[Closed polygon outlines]
___

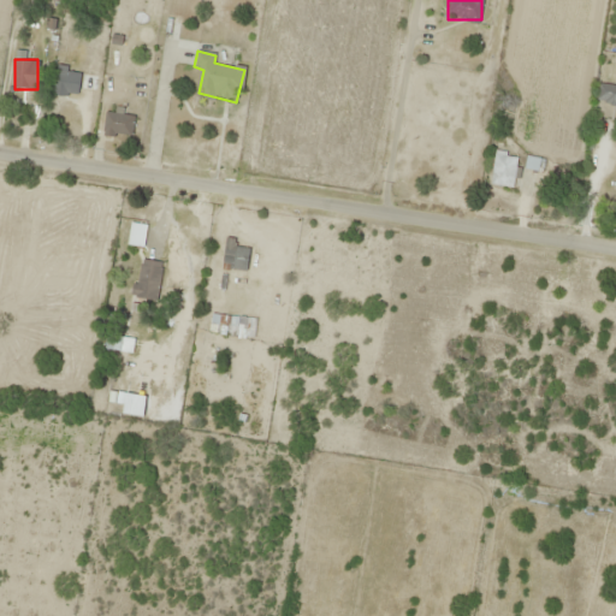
[(54,93),(77,95),(80,72),(57,70),(54,93)]
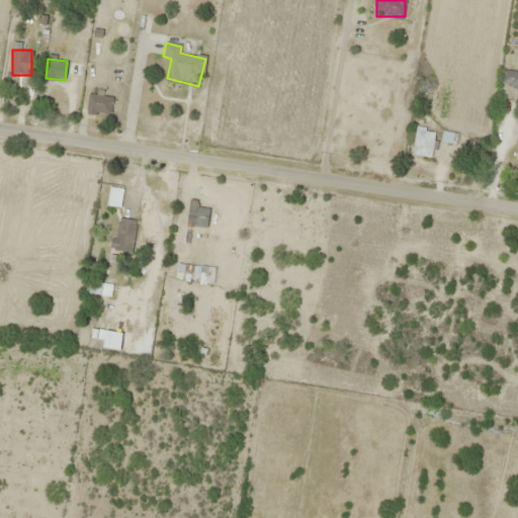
[(517,72),(504,70),(501,87),(517,89),(517,72)]
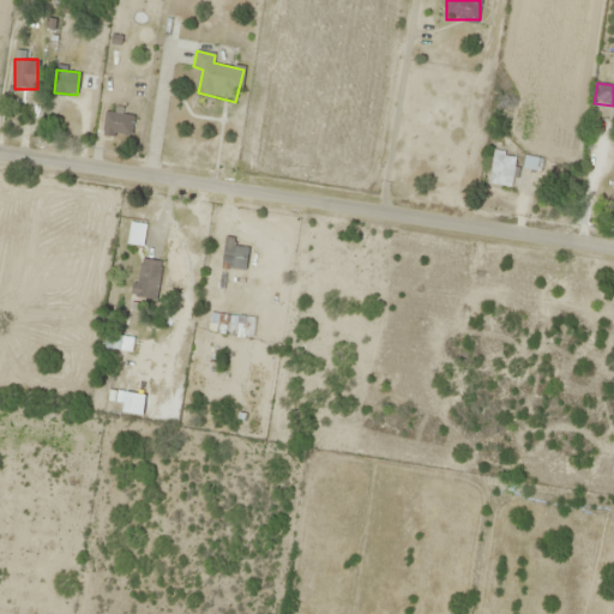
[(131,137),(133,116),(106,112),(102,133),(131,137)]
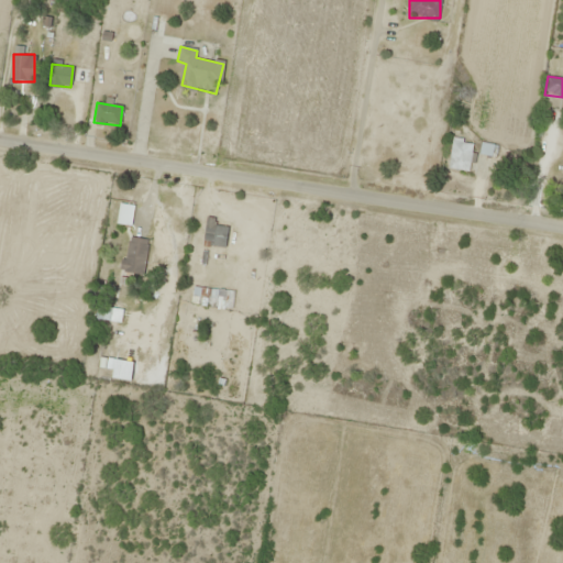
[(467,172),(473,142),(452,139),(448,168),(467,172)]
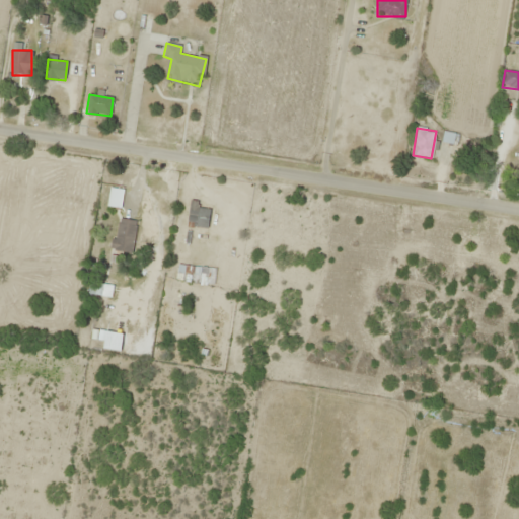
[(121,208),(123,190),(109,188),(107,207),(121,208)]
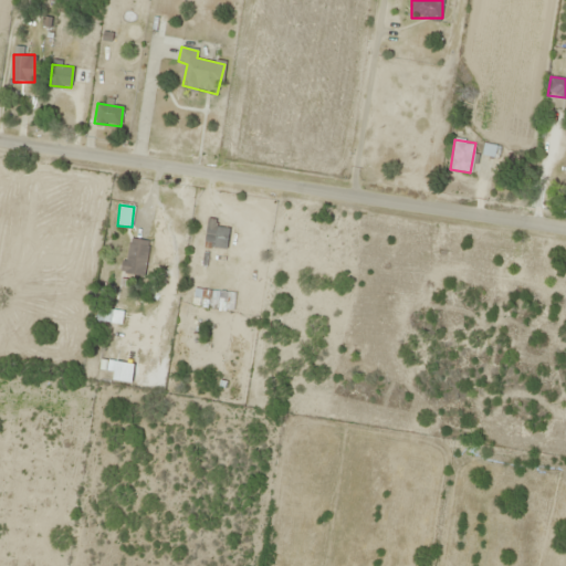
[(226,249),(228,228),(216,227),(217,220),(208,219),(205,247),(226,249)]
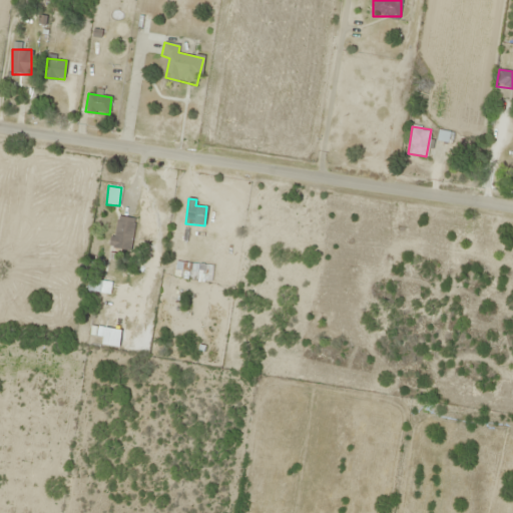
[(129,250),(136,219),(117,215),(110,247),(129,250)]
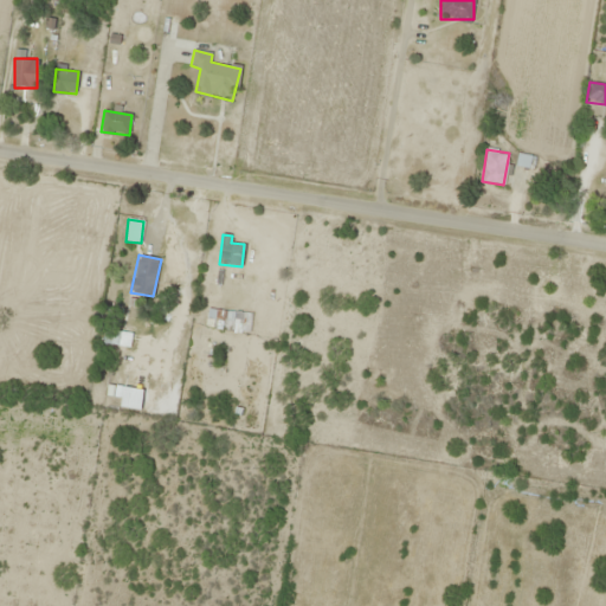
[(205,327),(221,330),(225,313),(208,309),(205,327)]
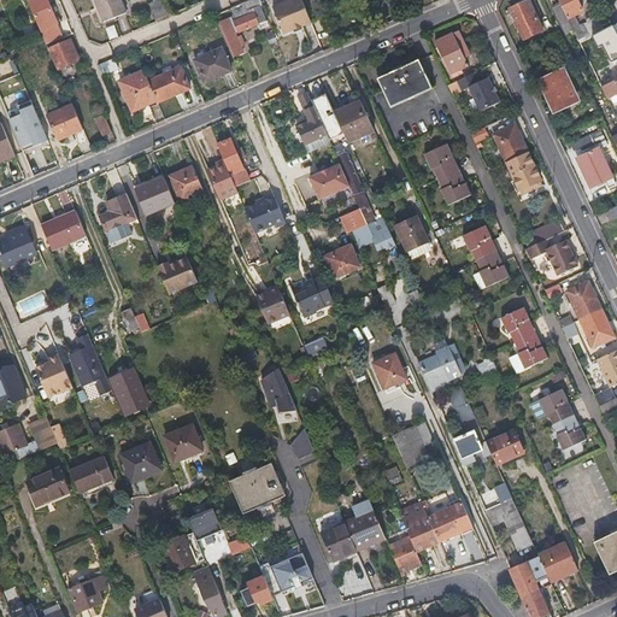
[(0,0),(0,13),(19,5),(16,0),(0,0)]
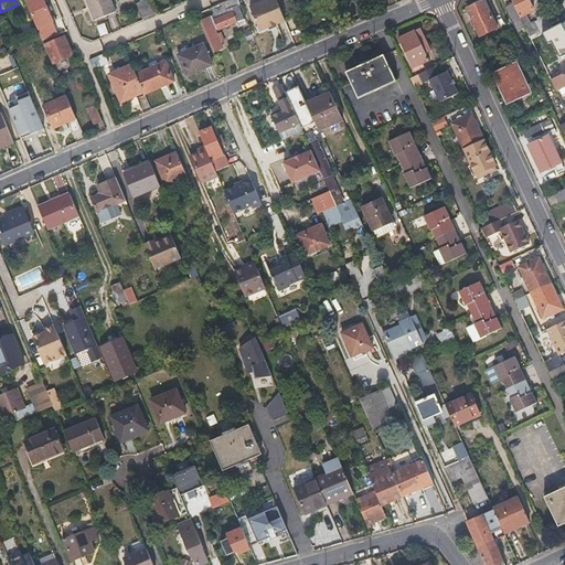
[(23,0),(35,27),(51,20),(42,0),(23,0)]
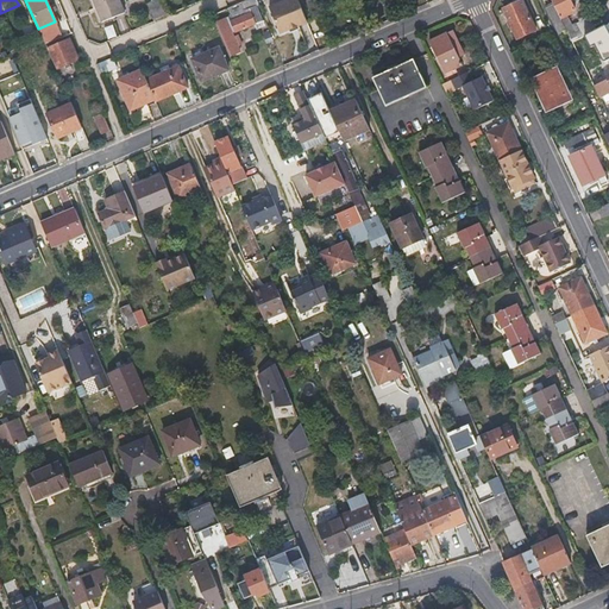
[(115,0),(89,0),(99,20),(121,11),(115,0)]
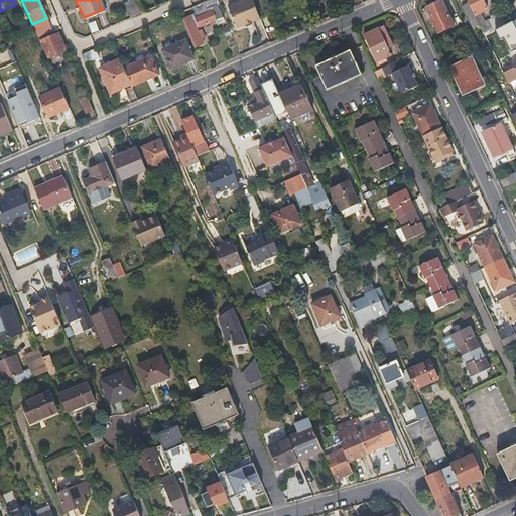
[(129,0),(123,3),(129,16),(131,15),(140,11),(135,0),(129,0)]
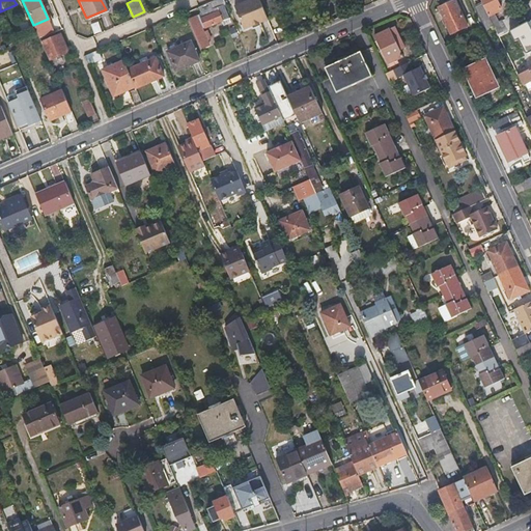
[(223,7),(225,6),(222,0),(216,0),(197,7),(200,17),(223,7)]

___

What is expected: The answer consists of the lines from the one holding "[(205,327),(221,330),(225,313),(208,309),(205,327)]" to the end of the records, inclusive, restated exactly and without pictures.

The completed task:
[(205,327),(221,330),(225,313),(208,309),(205,327)]
[(0,0),(0,13),(19,5),(16,0),(0,0)]
[(23,0),(35,27),(51,20),(42,0),(23,0)]
[(115,0),(89,0),(99,20),(121,11),(115,0)]
[(129,0),(123,3),(129,16),(131,15),(140,11),(135,0),(129,0)]
[(223,7),(225,6),(222,0),(216,0),(197,7),(200,17),(223,7)]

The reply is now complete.